=== WHAT TO PRODUCE ===
Please transcribe every record below exactly, leaving out the pictures.

=== SOURCE MATERIAL ===
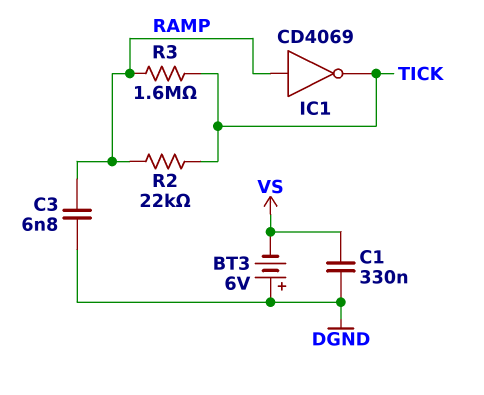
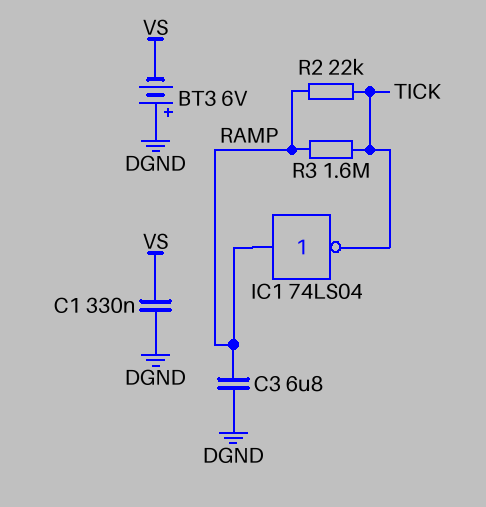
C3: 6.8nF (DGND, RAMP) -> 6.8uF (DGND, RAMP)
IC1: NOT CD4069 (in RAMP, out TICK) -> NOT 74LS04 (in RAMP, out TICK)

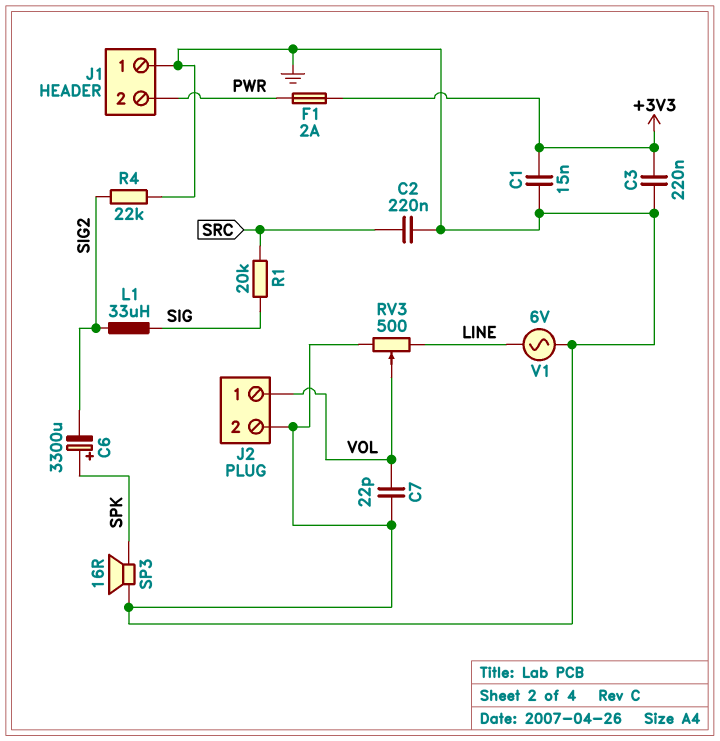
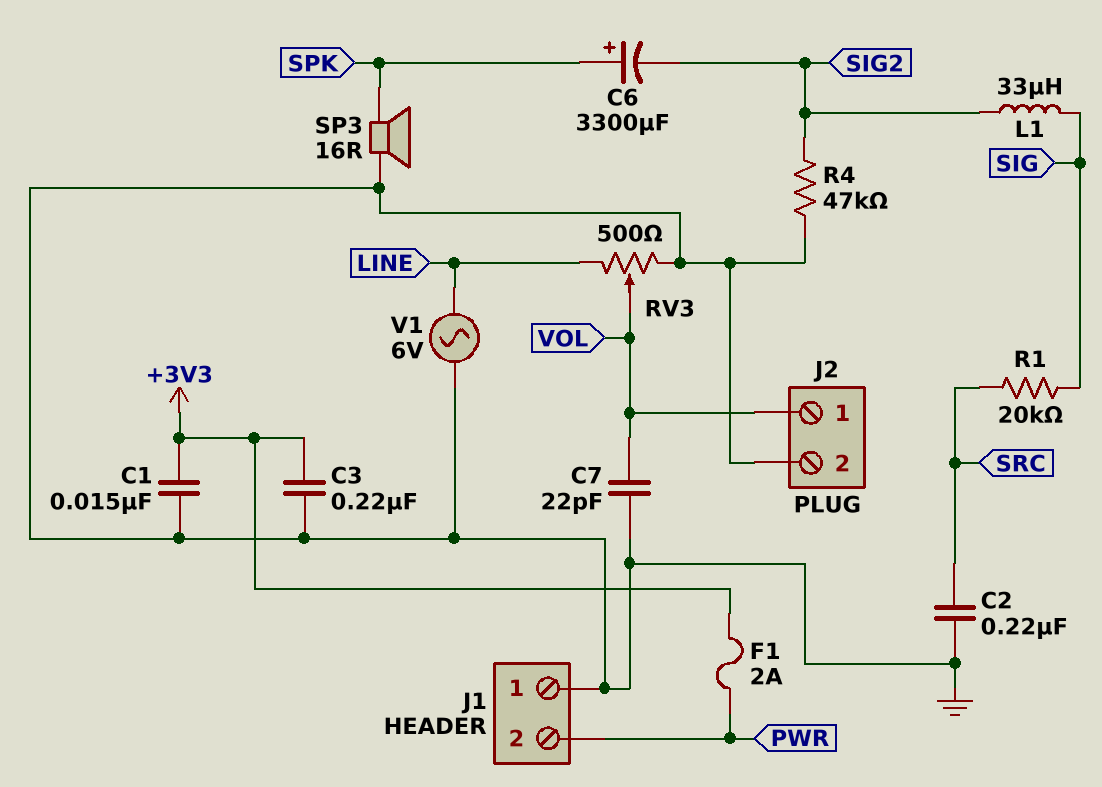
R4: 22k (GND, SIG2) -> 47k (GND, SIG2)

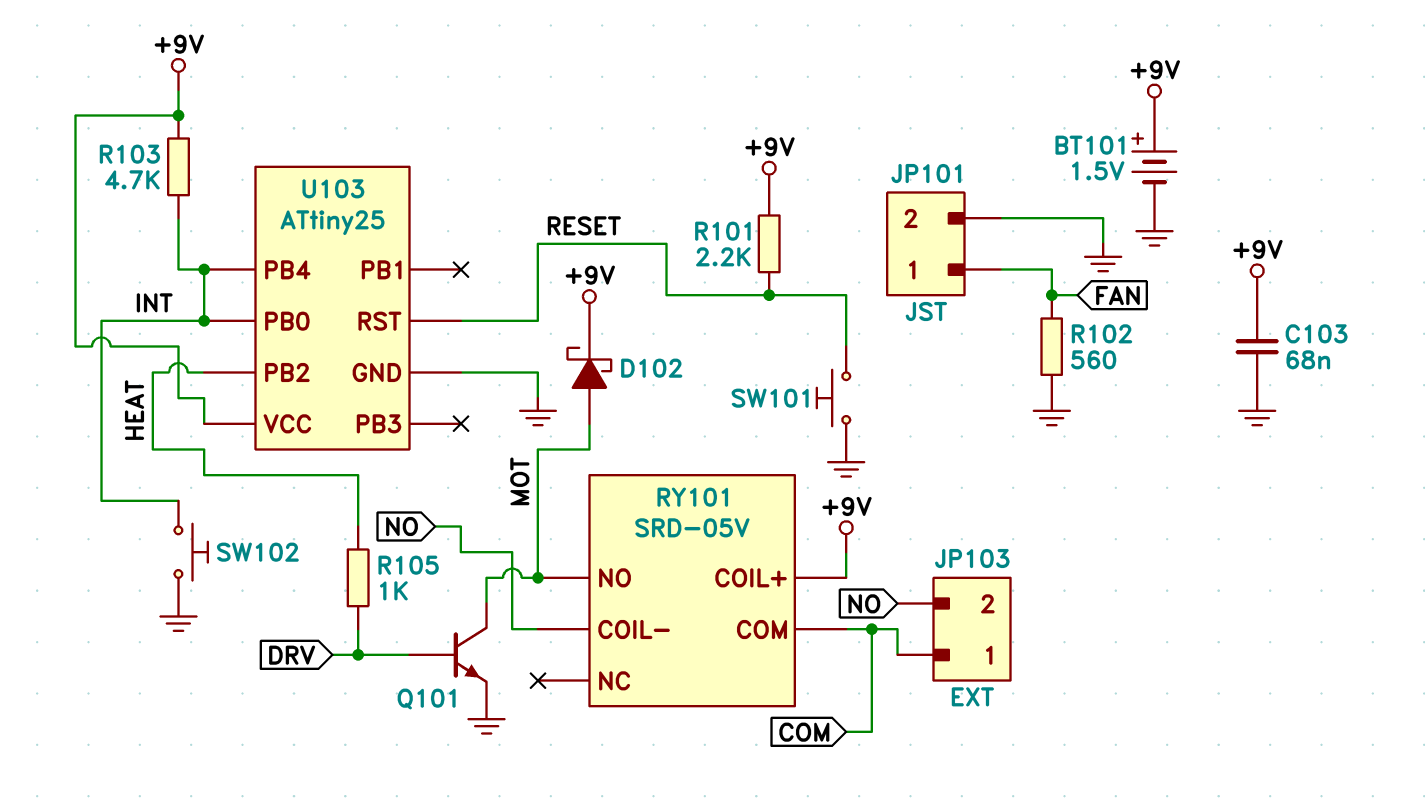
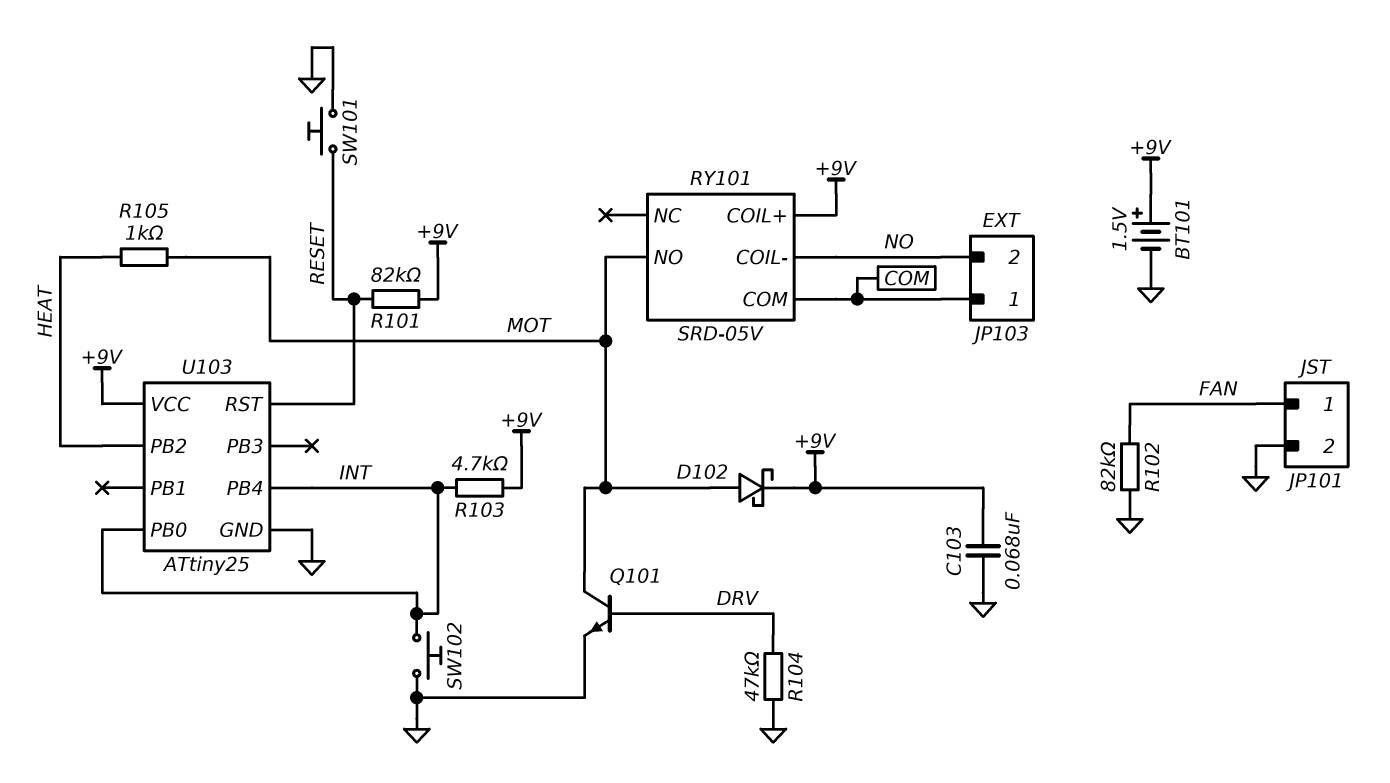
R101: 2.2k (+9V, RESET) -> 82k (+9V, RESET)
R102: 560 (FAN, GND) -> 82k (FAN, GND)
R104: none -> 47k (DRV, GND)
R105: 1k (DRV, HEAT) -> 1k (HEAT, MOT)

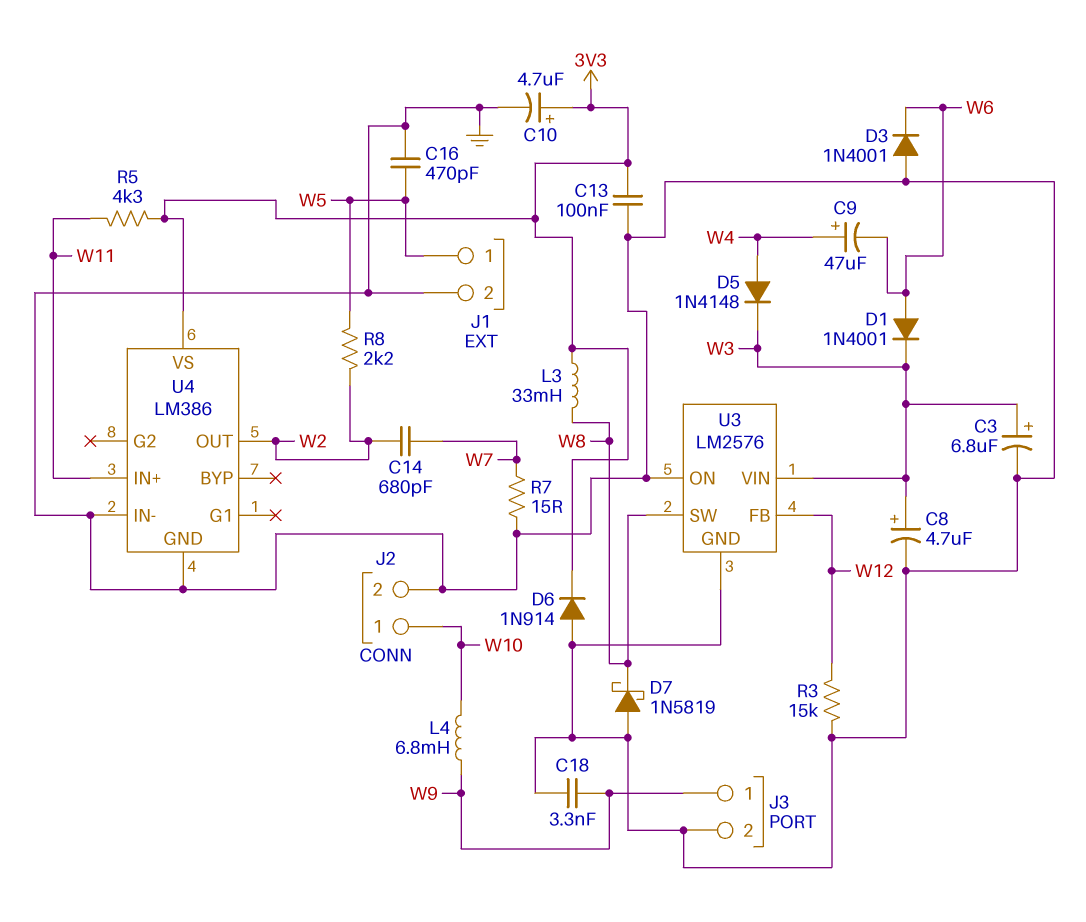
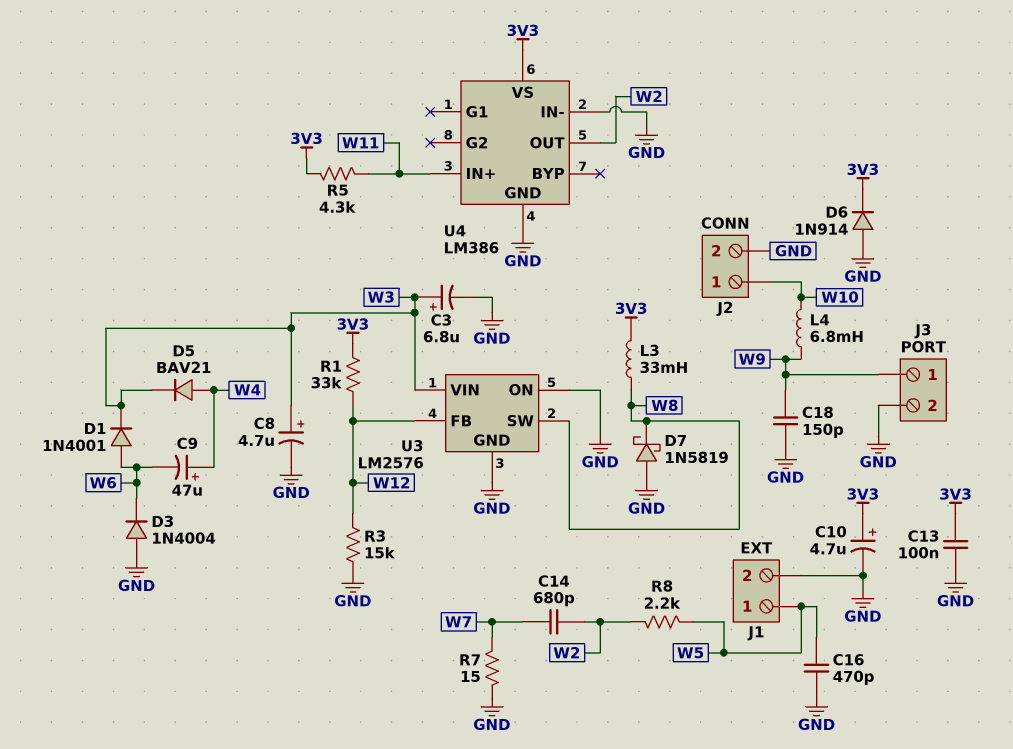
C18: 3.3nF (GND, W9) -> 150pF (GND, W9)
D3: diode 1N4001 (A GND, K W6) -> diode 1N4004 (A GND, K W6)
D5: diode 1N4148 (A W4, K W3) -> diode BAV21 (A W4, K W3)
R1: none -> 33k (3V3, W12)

=== RESPONSE ===
C3: 6.8nF (DGND, RAMP) -> 6.8uF (DGND, RAMP)
IC1: NOT CD4069 (in RAMP, out TICK) -> NOT 74LS04 (in RAMP, out TICK)

R4: 22k (GND, SIG2) -> 47k (GND, SIG2)

R101: 2.2k (+9V, RESET) -> 82k (+9V, RESET)
R102: 560 (FAN, GND) -> 82k (FAN, GND)
R104: none -> 47k (DRV, GND)
R105: 1k (DRV, HEAT) -> 1k (HEAT, MOT)

C18: 3.3nF (GND, W9) -> 150pF (GND, W9)
D3: diode 1N4001 (A GND, K W6) -> diode 1N4004 (A GND, K W6)
D5: diode 1N4148 (A W4, K W3) -> diode BAV21 (A W4, K W3)
R1: none -> 33k (3V3, W12)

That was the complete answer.